About this exercise
From the records below, print exactly the lines starting at the one containing "- bouton (vert) <470, 410, 552, 495>" and ending at the one containing "402, 128, 488>", ends included, and nothing else.

Data excerpts
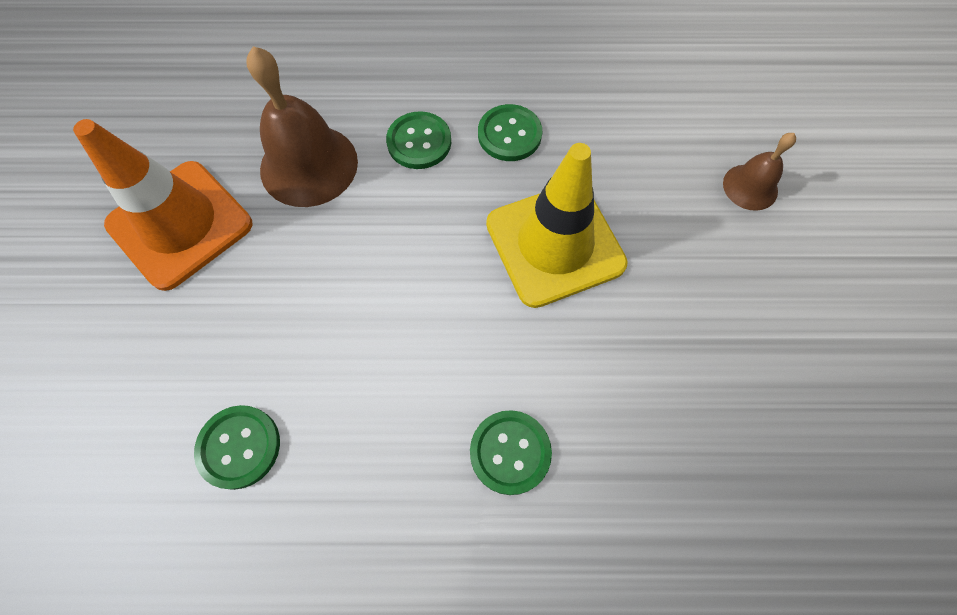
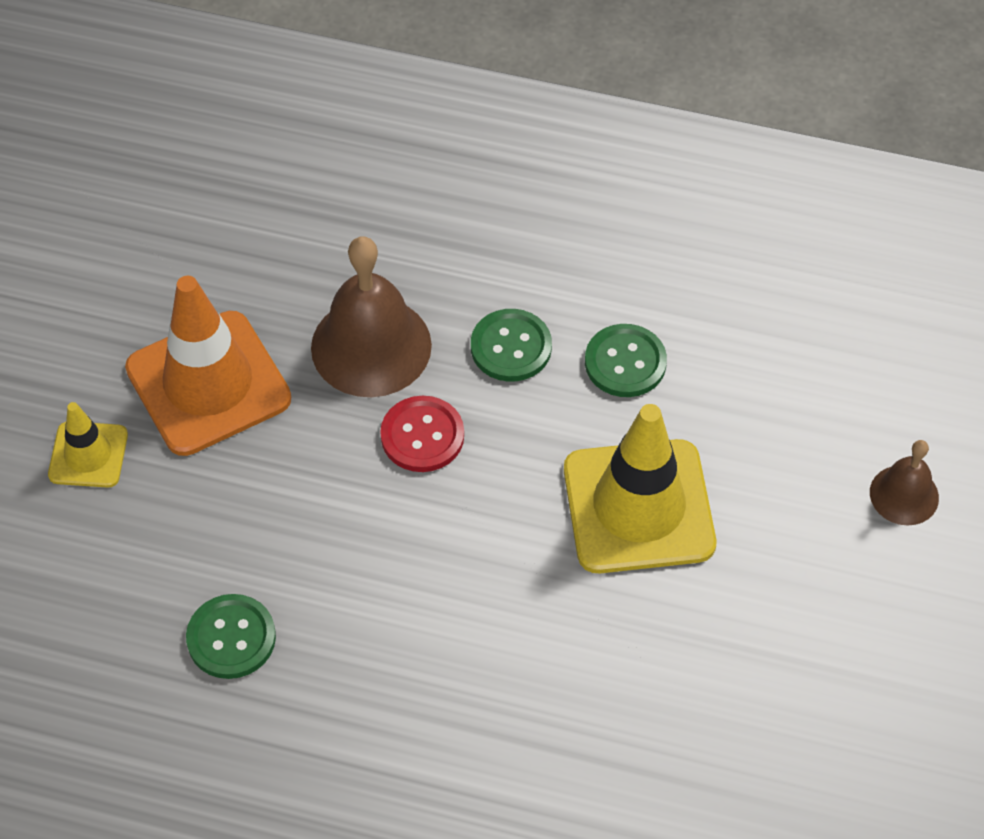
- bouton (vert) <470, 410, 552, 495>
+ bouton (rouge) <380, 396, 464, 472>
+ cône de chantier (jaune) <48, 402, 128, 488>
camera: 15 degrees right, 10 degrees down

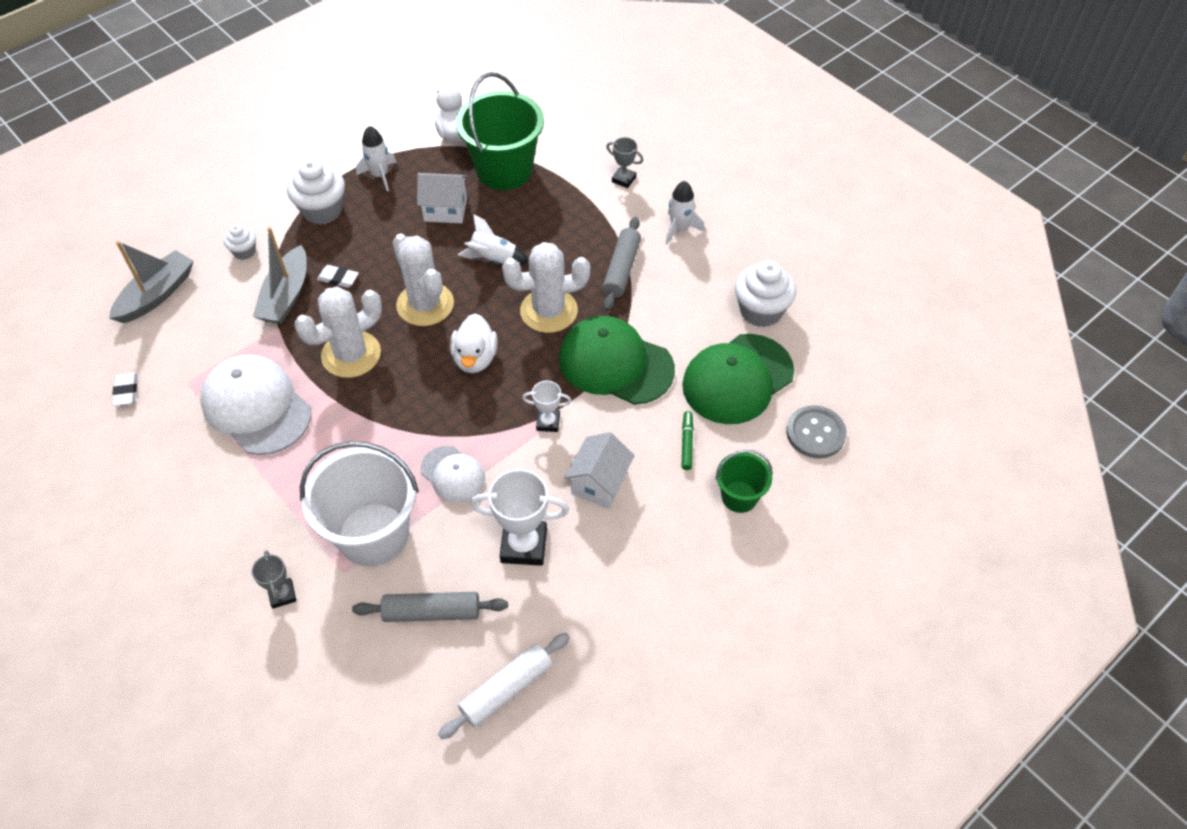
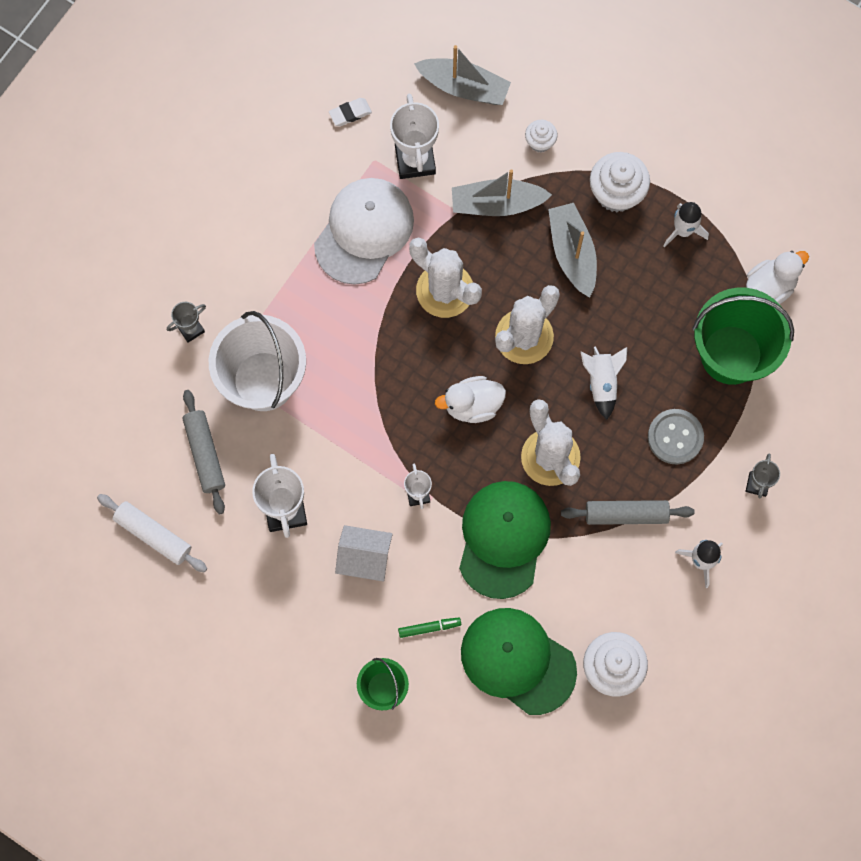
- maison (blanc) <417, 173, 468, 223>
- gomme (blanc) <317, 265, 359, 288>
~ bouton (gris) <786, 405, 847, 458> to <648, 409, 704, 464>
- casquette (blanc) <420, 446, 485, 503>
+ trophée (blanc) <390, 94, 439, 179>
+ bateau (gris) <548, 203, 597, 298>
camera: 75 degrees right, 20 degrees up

--

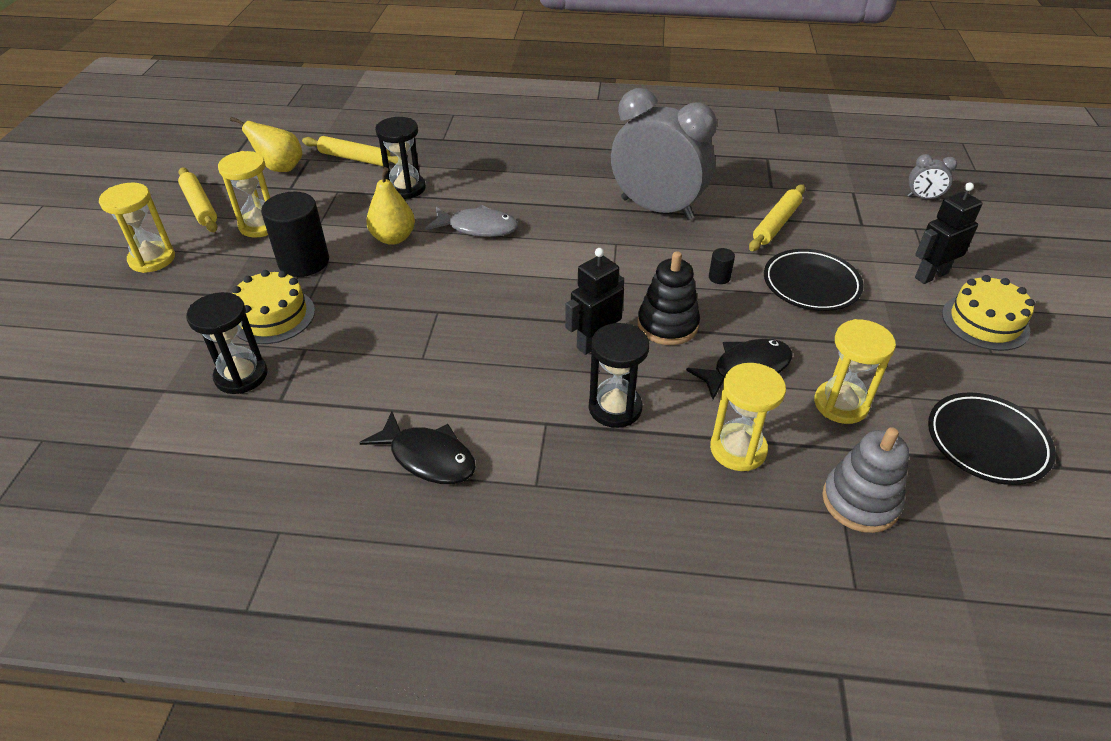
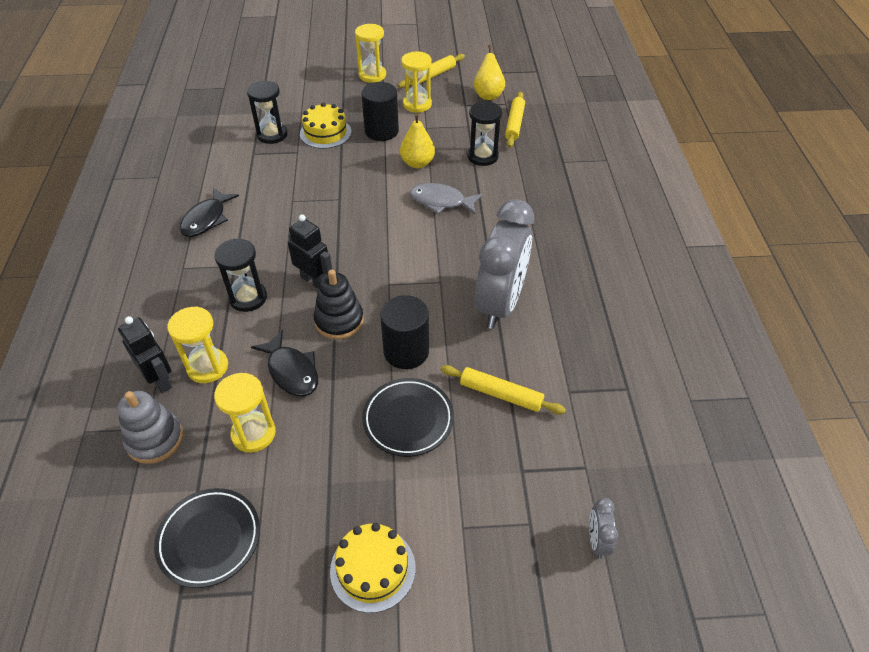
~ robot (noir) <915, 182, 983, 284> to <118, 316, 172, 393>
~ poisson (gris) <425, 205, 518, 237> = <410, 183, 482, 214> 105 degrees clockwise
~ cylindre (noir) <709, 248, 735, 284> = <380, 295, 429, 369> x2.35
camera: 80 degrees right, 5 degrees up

Worked solution
- bouton (vert) <470, 410, 552, 495>
+ bouton (rouge) <380, 396, 464, 472>
+ cône de chantier (jaune) <48, 402, 128, 488>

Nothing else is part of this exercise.